/---

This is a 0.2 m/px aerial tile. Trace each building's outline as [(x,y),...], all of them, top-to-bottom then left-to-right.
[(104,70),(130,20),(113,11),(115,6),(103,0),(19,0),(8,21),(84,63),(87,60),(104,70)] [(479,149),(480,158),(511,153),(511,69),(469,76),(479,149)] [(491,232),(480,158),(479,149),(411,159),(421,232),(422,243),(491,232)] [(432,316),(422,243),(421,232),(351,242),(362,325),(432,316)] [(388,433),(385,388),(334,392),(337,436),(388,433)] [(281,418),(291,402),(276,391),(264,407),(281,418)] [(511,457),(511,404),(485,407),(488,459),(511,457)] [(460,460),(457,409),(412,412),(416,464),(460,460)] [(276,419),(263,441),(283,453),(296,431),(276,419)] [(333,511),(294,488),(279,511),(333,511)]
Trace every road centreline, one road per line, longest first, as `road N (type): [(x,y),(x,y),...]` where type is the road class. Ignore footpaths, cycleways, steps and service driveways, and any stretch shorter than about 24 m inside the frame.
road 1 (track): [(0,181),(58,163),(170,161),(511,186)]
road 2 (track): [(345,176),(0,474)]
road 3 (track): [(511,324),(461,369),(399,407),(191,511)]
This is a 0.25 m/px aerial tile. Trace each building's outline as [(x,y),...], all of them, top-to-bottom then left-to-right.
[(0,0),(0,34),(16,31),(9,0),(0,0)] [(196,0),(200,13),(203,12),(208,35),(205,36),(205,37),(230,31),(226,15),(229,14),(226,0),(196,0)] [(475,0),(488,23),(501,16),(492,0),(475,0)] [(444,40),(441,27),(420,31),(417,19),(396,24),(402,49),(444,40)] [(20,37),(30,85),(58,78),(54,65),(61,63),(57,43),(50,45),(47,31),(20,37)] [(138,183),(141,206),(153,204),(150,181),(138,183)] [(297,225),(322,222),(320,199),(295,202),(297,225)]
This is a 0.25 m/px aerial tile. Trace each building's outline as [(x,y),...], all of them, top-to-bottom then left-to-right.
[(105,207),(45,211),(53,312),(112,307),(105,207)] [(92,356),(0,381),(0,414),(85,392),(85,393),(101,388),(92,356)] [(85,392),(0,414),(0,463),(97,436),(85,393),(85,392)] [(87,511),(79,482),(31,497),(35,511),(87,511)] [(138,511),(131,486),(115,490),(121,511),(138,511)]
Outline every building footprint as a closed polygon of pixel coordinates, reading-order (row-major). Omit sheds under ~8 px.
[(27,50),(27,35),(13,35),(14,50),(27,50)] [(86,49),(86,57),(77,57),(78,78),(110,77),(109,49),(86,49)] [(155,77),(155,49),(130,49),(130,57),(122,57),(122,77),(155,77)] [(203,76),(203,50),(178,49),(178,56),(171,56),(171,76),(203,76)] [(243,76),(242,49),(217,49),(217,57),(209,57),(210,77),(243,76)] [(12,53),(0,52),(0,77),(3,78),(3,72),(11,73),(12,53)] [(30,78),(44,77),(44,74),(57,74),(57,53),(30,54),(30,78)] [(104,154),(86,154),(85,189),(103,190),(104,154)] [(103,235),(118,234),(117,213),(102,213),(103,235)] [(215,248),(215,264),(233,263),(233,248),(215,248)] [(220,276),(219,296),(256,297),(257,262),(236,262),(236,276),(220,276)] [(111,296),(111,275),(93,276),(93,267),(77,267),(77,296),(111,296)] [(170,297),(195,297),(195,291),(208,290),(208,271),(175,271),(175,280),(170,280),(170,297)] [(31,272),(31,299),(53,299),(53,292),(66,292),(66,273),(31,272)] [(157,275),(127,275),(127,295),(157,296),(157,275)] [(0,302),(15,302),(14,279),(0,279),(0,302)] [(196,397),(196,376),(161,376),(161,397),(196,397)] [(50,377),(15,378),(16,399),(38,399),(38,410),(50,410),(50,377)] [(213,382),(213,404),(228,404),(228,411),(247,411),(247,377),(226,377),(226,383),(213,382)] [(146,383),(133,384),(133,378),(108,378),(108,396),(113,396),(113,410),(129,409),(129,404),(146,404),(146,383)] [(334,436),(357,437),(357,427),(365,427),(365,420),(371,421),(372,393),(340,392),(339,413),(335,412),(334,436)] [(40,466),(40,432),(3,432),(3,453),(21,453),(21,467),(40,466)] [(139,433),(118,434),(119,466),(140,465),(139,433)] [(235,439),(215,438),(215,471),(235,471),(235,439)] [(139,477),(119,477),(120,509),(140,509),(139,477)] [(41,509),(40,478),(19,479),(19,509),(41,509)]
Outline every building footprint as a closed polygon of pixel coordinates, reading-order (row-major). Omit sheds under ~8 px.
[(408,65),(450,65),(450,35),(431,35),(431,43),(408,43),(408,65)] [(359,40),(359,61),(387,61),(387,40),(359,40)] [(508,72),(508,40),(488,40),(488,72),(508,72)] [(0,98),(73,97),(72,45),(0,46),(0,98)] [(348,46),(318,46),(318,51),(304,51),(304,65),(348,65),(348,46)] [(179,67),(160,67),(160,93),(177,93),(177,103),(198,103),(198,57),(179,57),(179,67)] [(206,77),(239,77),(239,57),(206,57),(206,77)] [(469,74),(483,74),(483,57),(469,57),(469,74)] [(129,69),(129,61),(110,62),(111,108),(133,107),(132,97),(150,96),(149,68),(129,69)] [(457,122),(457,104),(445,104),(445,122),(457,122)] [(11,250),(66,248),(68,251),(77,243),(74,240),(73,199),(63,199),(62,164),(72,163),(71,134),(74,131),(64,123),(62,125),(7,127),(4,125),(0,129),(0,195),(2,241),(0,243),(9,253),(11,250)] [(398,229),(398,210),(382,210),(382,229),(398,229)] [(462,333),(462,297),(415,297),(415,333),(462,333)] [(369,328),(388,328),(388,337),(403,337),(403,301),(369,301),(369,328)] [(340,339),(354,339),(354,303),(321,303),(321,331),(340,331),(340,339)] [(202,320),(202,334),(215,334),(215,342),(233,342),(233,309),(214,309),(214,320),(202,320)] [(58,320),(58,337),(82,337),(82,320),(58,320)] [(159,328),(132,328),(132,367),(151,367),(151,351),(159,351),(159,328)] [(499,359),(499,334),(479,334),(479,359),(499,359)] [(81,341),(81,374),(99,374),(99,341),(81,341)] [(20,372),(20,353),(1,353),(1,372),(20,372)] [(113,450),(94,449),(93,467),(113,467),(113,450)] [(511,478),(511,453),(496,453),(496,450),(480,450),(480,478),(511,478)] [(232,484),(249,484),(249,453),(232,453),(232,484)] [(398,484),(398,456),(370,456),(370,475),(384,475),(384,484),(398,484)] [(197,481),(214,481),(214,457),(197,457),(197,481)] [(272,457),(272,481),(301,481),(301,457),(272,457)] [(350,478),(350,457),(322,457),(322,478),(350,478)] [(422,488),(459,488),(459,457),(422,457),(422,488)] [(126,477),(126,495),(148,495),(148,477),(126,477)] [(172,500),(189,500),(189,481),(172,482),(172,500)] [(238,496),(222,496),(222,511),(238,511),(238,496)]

\---

**THE EXERCISE:** Which lines of the entries above contain the word "road" when case counts? List every such line in full.

**RESULT FOR THIS TASK:**
Trace every road centreline, one road per line, longest first, as `road N (type): [(x,y),(x,y),...]` where type is the road class. Ignore footpaths, cycleways, steps and service driveways, and any stretch shorter than about 24 m inside the frame.
road 1 (track): [(0,181),(58,163),(170,161),(511,186)]
road 2 (track): [(345,176),(0,474)]
road 3 (track): [(511,324),(461,369),(399,407),(191,511)]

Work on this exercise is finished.